GIVEN RECORDS |
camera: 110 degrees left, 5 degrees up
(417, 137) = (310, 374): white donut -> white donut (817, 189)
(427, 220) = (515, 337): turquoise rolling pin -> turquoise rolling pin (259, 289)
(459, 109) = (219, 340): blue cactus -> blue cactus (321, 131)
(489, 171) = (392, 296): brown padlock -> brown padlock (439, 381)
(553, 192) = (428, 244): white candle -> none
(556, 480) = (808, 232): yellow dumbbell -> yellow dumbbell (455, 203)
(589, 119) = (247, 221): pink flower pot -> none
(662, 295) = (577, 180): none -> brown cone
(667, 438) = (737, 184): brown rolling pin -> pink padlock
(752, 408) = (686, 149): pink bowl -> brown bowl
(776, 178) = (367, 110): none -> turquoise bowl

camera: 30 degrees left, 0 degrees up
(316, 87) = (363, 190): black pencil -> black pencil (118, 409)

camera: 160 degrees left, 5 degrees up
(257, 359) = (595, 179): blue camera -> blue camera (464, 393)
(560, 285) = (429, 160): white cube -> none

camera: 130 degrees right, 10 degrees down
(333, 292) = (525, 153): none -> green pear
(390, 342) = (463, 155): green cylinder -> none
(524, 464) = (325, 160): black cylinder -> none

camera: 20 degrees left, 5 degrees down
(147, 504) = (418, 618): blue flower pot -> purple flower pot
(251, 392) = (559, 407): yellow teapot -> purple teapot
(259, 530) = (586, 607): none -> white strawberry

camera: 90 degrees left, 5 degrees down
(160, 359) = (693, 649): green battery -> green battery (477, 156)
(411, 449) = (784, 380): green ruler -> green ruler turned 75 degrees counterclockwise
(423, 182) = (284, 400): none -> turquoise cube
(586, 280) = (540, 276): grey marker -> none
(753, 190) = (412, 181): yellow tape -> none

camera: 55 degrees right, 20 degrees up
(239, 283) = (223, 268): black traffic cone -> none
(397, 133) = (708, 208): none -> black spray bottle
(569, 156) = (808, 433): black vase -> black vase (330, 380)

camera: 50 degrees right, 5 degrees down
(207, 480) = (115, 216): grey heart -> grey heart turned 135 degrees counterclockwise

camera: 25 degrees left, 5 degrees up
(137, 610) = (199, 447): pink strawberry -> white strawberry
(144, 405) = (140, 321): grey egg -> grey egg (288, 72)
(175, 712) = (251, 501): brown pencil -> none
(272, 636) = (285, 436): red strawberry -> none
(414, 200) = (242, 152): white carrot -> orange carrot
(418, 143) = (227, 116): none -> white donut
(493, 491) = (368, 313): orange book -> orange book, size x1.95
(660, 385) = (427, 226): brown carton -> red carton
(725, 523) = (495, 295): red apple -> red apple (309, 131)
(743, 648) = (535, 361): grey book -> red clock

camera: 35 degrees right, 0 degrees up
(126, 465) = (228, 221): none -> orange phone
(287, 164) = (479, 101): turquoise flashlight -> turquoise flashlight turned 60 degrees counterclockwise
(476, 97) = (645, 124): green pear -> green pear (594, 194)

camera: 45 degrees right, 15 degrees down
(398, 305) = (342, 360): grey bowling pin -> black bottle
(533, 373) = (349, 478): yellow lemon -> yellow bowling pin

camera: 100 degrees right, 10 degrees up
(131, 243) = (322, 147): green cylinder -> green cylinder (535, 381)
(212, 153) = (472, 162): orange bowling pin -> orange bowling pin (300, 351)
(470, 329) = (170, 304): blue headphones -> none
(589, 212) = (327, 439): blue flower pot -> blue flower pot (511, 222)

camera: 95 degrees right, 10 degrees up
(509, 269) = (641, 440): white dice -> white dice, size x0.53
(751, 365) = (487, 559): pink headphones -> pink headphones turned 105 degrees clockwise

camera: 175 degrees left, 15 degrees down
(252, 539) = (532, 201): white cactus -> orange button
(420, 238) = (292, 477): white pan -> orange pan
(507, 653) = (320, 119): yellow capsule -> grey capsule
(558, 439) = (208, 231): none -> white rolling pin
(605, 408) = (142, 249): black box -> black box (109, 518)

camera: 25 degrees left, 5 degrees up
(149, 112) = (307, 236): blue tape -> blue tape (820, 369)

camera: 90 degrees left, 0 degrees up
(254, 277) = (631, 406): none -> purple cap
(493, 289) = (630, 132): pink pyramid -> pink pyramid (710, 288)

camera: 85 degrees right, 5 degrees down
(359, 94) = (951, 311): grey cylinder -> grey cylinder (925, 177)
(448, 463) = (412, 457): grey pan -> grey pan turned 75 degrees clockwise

WORK TASK |
Report how many lines in the listing above contain the string "pear", giving the number alone.

RESULT |
2